Print verbatim every line starting at the one that contains "(687, 218) = (397, 347): none" and ending at the final line of the records; include both endpoints.

━━━━━ ENTRIES PROVIDED

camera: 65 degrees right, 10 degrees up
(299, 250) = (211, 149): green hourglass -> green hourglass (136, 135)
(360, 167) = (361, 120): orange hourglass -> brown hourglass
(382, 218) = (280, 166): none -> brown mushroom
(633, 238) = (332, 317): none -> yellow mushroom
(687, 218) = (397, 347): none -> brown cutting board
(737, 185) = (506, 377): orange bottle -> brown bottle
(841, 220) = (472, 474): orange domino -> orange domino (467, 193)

━━━━━━━━━━

- _ANSWER TO THE PROBLEM_
(687, 218) = (397, 347): none -> brown cutting board
(737, 185) = (506, 377): orange bottle -> brown bottle
(841, 220) = (472, 474): orange domino -> orange domino (467, 193)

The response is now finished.